PROBLEM: Copy every line of the records below without changing a single character.

=====

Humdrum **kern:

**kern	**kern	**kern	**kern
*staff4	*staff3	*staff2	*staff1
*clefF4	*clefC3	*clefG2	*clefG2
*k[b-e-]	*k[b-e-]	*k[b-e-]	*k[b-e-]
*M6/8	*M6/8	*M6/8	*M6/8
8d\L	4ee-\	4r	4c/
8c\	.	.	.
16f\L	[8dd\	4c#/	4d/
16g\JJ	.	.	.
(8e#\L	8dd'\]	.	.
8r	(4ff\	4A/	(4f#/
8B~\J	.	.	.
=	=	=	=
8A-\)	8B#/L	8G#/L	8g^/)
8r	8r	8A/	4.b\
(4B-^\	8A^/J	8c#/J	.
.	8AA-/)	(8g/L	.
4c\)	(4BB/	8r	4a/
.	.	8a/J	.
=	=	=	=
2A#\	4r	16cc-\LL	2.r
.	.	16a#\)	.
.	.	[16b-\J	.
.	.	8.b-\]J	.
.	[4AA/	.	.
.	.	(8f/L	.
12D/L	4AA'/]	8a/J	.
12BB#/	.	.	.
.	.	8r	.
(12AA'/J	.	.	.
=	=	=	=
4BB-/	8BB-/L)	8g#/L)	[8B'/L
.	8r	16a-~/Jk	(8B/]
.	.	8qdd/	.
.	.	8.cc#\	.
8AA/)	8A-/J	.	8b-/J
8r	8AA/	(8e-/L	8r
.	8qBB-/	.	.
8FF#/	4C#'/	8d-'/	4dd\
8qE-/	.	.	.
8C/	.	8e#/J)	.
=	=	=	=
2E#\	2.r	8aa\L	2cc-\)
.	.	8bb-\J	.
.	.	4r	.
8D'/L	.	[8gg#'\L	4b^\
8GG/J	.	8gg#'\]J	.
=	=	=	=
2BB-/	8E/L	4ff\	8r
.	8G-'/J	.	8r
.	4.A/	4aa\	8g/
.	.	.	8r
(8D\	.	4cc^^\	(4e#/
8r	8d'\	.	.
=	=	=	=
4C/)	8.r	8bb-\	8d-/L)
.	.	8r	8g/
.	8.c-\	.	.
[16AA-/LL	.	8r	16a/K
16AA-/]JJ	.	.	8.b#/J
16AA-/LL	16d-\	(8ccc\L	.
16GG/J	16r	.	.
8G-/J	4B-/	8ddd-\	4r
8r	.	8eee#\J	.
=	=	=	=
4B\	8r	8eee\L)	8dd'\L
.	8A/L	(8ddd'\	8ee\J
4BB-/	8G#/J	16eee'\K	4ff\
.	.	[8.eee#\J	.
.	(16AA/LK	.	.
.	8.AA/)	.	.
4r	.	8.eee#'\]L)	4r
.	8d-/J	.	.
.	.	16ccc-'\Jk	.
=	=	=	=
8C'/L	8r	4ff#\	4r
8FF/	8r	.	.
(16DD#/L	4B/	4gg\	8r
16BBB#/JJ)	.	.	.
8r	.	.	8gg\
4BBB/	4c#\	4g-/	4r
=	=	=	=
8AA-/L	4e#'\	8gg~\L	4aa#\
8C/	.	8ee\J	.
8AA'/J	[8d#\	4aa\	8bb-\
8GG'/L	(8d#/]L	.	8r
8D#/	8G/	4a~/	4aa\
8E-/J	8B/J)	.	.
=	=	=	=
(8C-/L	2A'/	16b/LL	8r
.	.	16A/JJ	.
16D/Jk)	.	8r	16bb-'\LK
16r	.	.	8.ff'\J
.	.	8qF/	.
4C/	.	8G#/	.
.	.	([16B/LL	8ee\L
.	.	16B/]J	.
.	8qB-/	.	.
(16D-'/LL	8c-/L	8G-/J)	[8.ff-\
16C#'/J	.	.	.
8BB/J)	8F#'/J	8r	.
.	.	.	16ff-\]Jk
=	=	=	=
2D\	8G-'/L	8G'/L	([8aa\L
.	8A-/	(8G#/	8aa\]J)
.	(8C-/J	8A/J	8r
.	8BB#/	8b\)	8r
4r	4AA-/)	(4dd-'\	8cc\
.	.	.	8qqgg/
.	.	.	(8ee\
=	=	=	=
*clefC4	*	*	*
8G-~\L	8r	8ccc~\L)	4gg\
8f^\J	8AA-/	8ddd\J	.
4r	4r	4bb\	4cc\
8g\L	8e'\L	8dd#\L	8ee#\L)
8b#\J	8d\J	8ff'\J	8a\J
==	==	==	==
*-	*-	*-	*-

=====

WRITTEN SOLUTION:
Humdrum **kern:

**kern	**kern	**kern	**kern
*staff4	*staff3	*staff2	*staff1
*clefF4	*clefC3	*clefG2	*clefG2
*k[b-e-]	*k[b-e-]	*k[b-e-]	*k[b-e-]
*M6/8	*M6/8	*M6/8	*M6/8
8d\L	4ee-\	4r	4c/
8c\	.	.	.
16f\L	[8dd\	4c#/	4d/
16g\JJ	.	.	.
(8e#\L	8dd'\]	.	.
8r	(4ff\	4A/	(4f#/
8B~\J	.	.	.
=	=	=	=
8A-\)	8B#/L	8G#/L	8g^/)
8r	8r	8A/	4.b\
(4B-^\	8A^/J	8c#/J	.
.	8AA-/)	(8g/L	.
4c\)	(4BB/	8r	4a/
.	.	8a/J	.
=	=	=	=
2A#\	4r	16cc-\LL	2.r
.	.	16a#\)	.
.	.	[16b-\J	.
.	.	8.b-\]J	.
.	[4AA/	.	.
.	.	(8f/L	.
12D/L	4AA'/]	8a/J	.
12BB#/	.	.	.
.	.	8r	.
(12AA'/J	.	.	.
=	=	=	=
4BB-/	8BB-/L)	8g#/L)	[8B'/L
.	8r	16a-~/Jk	(8B/]
.	.	8qdd/	.
.	.	8.cc#\	.
8AA/)	8A-/J	.	8b-/J
8r	8AA/	(8e-/L	8r
.	8qBB-/	.	.
8FF#/	4C#'/	8d-'/	4dd\
8qE-/	.	.	.
8C/	.	8e#/J)	.
=	=	=	=
2E#\	2.r	8aa\L	2cc-\)
.	.	8bb-\J	.
.	.	4r	.
8D'/L	.	[8gg#'\L	4b^\
8GG/J	.	8gg#'\]J	.
=	=	=	=
2BB-/	8E/L	4ff\	8r
.	8G-'/J	.	8r
.	4.A/	4aa\	8g/
.	.	.	8r
(8D\	.	4cc^^\	(4e#/
8r	8d'\	.	.
=	=	=	=
4C/)	8.r	8bb-\	8d-/L)
.	.	8r	8g/
.	8.c-\	.	.
[16AA-/LL	.	8r	16a/K
16AA-/]JJ	.	.	8.b#/J
16AA-/LL	16d-\	(8ccc\L	.
16GG/J	16r	.	.
8G-/J	4B-/	8ddd-\	4r
8r	.	8eee#\J	.
=	=	=	=
4B\	8r	8eee\L)	8dd'\L
.	8A/L	(8ddd'\	8ee\J
4BB-/	8G#/J	16eee'\K	4ff\
.	.	[8.eee#\J	.
.	(16AA/LK	.	.
.	8.AA/)	.	.
4r	.	8.eee#'\]L)	4r
.	8d-/J	.	.
.	.	16ccc-'\Jk	.
=	=	=	=
8C'/L	8r	4ff#\	4r
8FF/	8r	.	.
(16DD#/L	4B/	4gg\	8r
16BBB#/JJ)	.	.	.
8r	.	.	8gg\
4BBB/	4c#\	4g-/	4r
=	=	=	=
8AA-/L	4e#'\	8gg~\L	4aa#\
8C/	.	8ee\J	.
8AA'/J	[8d#\	4aa\	8bb-\
8GG'/L	(8d#/]L	.	8r
8D#/	8G/	4a~/	4aa\
8E-/J	8B/J)	.	.
=	=	=	=
(8C-/L	2A'/	16b/LL	8r
.	.	16A/JJ	.
16D/Jk)	.	8r	16bb-'\LK
16r	.	.	8.ff'\J
.	.	8qF/	.
4C/	.	8G#/	.
.	.	([16B/LL	8ee\L
.	.	16B/]J	.
.	8qB-/	.	.
(16D-'/LL	8c-/L	8G-/J)	[8.ff-\
16C#'/J	.	.	.
8BB/J)	8F#'/J	8r	.
.	.	.	16ff-\]Jk
=	=	=	=
2D\	8G-'/L	8G'/L	([8aa\L
.	8A-/	(8G#/	8aa\]J)
.	(8C-/J	8A/J	8r
.	8BB#/	8b\)	8r
4r	4AA-/)	(4dd-'\	8cc\
.	.	.	8qqgg/
.	.	.	(8ee\
=	=	=	=
*clefC4	*	*	*
8G-~\L	8r	8ccc~\L)	4gg\
8f^\J	8AA-/	8ddd\J	.
4r	4r	4bb\	4cc\
8g\L	8e'\L	8dd#\L	8ee#\L)
8b#\J	8d\J	8ff'\J	8a\J
==	==	==	==
*-	*-	*-	*-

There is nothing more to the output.